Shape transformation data

*** Begin section ***

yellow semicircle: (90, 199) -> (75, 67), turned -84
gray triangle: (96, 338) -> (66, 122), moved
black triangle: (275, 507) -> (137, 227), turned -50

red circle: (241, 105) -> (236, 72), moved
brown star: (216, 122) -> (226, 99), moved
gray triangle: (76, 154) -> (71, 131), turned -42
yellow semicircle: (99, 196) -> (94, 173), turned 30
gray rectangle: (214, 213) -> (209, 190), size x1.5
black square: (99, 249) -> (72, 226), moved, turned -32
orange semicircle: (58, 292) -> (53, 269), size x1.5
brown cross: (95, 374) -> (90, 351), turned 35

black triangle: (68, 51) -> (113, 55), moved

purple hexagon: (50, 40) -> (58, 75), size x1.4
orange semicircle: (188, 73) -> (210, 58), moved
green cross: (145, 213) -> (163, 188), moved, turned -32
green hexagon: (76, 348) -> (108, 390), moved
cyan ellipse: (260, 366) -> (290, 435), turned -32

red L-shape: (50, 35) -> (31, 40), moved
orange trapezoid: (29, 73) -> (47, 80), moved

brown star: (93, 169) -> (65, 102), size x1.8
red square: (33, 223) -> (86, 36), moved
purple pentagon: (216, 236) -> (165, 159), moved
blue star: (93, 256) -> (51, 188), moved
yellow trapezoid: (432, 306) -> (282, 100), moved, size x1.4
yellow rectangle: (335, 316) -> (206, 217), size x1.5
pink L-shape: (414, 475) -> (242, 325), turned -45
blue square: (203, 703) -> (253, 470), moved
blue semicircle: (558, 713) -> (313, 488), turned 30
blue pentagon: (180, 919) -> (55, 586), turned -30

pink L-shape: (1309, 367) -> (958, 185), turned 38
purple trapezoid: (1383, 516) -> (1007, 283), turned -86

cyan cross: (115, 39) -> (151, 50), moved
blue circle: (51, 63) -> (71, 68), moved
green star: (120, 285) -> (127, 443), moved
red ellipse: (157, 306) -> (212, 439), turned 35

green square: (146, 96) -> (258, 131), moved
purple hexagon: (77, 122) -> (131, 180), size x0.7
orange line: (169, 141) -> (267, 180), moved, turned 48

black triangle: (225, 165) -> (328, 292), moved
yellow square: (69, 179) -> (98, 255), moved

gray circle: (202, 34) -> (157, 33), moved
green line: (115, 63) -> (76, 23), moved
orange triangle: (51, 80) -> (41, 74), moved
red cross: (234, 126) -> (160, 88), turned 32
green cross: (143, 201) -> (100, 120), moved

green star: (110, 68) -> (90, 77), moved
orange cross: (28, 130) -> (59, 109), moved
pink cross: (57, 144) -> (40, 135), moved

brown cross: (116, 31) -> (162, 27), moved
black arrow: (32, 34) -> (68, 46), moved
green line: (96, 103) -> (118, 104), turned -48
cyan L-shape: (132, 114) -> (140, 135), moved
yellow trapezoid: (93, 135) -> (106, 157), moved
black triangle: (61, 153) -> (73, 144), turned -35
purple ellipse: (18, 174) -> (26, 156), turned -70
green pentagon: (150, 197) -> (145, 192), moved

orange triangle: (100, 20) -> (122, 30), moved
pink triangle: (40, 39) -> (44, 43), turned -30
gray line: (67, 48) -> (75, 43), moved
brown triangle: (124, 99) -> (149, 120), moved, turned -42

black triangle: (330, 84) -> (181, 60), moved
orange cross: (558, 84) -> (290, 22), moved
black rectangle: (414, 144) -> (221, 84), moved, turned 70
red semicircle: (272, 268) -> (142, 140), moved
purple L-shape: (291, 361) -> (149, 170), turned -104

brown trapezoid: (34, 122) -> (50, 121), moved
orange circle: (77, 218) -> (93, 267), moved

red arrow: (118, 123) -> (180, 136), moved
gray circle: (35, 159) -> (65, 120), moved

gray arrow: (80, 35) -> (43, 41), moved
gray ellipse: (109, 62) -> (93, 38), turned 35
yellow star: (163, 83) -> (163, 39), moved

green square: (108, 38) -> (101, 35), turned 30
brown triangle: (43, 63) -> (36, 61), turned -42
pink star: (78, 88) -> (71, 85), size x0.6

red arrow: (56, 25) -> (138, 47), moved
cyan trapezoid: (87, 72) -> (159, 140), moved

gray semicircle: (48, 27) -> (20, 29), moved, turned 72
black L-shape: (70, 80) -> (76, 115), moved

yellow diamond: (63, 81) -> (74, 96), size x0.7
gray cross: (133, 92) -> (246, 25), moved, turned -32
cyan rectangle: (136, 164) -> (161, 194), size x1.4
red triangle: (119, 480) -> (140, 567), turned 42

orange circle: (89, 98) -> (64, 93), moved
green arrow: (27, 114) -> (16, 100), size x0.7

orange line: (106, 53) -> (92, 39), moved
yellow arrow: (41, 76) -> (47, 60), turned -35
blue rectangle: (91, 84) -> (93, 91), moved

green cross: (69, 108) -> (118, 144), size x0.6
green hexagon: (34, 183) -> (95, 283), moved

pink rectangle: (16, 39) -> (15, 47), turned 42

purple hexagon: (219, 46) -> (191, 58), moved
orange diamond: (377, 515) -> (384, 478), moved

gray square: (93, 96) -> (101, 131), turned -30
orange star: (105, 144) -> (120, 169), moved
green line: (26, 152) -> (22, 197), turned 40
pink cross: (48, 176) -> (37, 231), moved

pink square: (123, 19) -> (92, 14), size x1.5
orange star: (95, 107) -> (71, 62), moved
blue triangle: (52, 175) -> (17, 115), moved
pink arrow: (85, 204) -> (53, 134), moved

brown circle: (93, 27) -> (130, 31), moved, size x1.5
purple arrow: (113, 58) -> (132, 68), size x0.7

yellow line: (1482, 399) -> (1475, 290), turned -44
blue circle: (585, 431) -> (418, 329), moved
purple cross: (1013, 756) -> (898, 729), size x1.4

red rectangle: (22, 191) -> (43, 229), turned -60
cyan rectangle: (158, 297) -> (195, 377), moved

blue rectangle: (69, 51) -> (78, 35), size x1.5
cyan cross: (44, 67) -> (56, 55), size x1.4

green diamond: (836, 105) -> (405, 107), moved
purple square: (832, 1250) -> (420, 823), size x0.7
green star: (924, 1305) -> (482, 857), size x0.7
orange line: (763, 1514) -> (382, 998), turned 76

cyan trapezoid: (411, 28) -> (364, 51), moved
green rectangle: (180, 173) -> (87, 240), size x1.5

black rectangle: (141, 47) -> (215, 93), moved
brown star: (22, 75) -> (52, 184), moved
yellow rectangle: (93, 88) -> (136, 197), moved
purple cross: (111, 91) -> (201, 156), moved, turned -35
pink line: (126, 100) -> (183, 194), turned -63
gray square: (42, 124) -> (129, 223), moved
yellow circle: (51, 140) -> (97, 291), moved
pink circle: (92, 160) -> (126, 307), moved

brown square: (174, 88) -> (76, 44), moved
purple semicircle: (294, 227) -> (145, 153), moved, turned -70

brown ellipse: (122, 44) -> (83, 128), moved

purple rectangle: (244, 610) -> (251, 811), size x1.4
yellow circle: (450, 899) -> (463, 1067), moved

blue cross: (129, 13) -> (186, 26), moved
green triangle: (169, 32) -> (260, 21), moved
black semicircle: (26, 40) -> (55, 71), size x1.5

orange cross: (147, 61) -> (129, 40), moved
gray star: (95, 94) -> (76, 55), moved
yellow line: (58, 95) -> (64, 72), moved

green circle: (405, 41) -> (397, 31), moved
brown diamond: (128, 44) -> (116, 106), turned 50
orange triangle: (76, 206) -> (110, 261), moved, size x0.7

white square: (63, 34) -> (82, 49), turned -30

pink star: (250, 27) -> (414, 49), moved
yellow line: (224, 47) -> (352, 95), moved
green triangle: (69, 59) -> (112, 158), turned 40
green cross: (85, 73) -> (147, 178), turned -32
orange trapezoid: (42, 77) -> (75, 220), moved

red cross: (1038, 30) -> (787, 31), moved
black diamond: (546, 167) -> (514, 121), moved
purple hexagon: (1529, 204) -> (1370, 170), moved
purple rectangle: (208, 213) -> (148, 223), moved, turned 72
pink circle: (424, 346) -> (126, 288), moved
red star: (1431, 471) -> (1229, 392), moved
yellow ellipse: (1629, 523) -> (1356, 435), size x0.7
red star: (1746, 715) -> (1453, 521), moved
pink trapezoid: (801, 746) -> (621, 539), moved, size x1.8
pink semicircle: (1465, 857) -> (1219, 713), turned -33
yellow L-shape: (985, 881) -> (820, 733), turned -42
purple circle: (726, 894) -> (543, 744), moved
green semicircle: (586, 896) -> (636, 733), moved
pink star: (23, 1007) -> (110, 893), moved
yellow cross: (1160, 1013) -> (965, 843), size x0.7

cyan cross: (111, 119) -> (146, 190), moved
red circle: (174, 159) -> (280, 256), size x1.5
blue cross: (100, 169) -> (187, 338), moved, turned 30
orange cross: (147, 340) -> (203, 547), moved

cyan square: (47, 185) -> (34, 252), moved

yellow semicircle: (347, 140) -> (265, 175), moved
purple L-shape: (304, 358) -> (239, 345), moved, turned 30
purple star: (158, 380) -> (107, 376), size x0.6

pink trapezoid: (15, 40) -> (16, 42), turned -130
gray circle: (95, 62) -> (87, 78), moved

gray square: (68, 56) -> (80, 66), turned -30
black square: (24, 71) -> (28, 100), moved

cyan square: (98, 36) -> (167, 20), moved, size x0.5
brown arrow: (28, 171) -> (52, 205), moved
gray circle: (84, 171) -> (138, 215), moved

*** End section ***

[WORK ITEM]: Go through the records above and copy each line where "pentagon" is found.

[WRITTEN RESPONSE]:
purple pentagon: (216, 236) -> (165, 159), moved
blue pentagon: (180, 919) -> (55, 586), turned -30
green pentagon: (150, 197) -> (145, 192), moved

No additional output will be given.